● Work to complete:
The expected answer holds every line from the first line of the data below through the line containing "LUX1 pin SDA: GP5 -> GP4", exactly as written, and no other line.

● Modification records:
========================

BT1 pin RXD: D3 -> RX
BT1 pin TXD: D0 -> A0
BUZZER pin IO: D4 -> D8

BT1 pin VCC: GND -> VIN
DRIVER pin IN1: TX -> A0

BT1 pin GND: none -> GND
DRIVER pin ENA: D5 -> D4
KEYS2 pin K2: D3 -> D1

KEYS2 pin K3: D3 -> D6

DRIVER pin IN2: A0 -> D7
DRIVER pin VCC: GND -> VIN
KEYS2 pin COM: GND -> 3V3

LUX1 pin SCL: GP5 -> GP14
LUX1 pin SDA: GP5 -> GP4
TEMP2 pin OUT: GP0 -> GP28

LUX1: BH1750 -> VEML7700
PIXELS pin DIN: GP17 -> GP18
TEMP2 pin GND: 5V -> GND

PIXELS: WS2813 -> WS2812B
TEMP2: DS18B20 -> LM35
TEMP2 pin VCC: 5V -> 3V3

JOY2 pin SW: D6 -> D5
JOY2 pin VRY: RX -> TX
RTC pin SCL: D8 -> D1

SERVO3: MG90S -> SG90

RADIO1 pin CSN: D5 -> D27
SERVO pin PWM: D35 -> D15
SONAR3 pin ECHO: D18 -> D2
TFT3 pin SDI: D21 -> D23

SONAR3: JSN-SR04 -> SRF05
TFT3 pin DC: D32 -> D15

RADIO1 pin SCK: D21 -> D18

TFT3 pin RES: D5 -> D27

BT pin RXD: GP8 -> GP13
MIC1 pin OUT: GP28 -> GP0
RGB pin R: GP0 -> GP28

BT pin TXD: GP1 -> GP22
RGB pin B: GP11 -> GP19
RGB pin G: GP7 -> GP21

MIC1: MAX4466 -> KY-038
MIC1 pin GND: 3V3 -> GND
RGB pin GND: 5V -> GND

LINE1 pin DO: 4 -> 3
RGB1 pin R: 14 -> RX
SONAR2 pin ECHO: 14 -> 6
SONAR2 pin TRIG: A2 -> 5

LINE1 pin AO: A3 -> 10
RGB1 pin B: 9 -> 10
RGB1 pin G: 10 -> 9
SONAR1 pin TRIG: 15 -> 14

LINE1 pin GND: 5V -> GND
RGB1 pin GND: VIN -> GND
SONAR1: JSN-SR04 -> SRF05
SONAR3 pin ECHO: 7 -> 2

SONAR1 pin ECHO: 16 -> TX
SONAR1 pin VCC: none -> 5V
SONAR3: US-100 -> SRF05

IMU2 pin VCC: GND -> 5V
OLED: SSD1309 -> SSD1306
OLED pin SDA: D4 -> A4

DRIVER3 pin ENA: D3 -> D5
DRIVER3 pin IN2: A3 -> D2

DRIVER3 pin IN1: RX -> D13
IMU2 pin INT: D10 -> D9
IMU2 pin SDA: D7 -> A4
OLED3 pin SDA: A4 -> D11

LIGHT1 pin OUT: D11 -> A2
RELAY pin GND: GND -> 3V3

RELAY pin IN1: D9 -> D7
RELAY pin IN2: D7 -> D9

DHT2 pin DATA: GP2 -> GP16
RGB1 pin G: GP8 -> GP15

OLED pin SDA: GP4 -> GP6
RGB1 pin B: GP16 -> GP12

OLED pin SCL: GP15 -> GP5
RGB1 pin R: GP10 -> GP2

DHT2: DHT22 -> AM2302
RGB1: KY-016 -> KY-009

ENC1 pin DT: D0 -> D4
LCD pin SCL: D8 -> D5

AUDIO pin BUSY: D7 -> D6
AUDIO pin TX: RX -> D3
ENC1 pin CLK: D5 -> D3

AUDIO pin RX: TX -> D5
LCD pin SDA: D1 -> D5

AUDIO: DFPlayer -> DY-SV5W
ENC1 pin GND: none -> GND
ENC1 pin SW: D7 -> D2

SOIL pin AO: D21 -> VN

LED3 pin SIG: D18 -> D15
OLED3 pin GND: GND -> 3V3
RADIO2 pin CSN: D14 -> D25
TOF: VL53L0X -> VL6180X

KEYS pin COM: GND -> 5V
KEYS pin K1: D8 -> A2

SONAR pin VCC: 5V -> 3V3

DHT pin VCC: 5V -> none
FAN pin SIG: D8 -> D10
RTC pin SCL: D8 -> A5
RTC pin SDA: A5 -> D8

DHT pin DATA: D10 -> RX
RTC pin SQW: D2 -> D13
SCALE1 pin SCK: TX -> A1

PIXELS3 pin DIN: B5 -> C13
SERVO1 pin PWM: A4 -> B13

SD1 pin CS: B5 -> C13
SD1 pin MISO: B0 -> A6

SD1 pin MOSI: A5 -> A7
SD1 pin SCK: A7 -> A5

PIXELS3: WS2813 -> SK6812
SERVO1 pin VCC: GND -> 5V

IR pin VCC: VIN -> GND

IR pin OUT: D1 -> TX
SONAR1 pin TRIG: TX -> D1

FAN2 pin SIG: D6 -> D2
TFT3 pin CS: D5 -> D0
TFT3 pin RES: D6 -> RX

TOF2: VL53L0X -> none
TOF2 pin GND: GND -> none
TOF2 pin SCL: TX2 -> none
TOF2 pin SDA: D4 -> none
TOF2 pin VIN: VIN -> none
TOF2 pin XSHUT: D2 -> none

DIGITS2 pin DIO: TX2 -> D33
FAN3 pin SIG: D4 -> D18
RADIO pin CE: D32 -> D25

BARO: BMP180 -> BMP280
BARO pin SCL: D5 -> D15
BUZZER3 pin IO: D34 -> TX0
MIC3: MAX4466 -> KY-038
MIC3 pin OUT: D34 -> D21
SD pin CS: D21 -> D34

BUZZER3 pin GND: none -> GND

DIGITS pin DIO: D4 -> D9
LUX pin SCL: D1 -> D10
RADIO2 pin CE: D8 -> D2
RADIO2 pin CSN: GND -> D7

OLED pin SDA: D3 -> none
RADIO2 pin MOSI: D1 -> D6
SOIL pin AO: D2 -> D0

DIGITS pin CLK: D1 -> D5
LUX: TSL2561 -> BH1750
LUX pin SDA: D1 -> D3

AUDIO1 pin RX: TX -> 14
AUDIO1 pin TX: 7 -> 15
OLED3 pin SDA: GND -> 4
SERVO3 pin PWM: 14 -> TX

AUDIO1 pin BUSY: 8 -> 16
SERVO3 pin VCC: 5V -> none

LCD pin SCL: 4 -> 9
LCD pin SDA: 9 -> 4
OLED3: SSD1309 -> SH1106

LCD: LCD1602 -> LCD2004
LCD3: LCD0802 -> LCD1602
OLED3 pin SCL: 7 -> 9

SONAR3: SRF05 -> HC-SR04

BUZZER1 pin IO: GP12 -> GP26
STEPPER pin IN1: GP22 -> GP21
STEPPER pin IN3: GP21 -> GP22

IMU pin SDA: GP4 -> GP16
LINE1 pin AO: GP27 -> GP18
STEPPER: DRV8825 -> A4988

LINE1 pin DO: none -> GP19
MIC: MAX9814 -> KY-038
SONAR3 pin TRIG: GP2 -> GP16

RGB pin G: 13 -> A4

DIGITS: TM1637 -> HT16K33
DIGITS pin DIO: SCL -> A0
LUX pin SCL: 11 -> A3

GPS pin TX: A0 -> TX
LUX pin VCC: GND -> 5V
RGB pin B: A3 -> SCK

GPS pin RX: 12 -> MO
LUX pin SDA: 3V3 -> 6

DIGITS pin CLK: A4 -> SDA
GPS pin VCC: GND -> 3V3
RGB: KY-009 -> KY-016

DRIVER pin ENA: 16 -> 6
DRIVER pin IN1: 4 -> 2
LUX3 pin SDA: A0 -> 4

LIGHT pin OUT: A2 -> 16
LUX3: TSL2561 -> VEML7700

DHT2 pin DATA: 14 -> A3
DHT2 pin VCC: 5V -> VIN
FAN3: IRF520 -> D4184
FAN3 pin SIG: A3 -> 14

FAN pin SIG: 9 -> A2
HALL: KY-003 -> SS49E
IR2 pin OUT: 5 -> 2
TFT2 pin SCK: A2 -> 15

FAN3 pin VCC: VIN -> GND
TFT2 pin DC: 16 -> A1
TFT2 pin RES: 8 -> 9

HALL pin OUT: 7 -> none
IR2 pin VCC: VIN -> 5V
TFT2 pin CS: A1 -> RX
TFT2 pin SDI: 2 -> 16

========================

● Answer to the problem:
BT1 pin RXD: D3 -> RX
BT1 pin TXD: D0 -> A0
BUZZER pin IO: D4 -> D8

BT1 pin VCC: GND -> VIN
DRIVER pin IN1: TX -> A0

BT1 pin GND: none -> GND
DRIVER pin ENA: D5 -> D4
KEYS2 pin K2: D3 -> D1

KEYS2 pin K3: D3 -> D6

DRIVER pin IN2: A0 -> D7
DRIVER pin VCC: GND -> VIN
KEYS2 pin COM: GND -> 3V3

LUX1 pin SCL: GP5 -> GP14
LUX1 pin SDA: GP5 -> GP4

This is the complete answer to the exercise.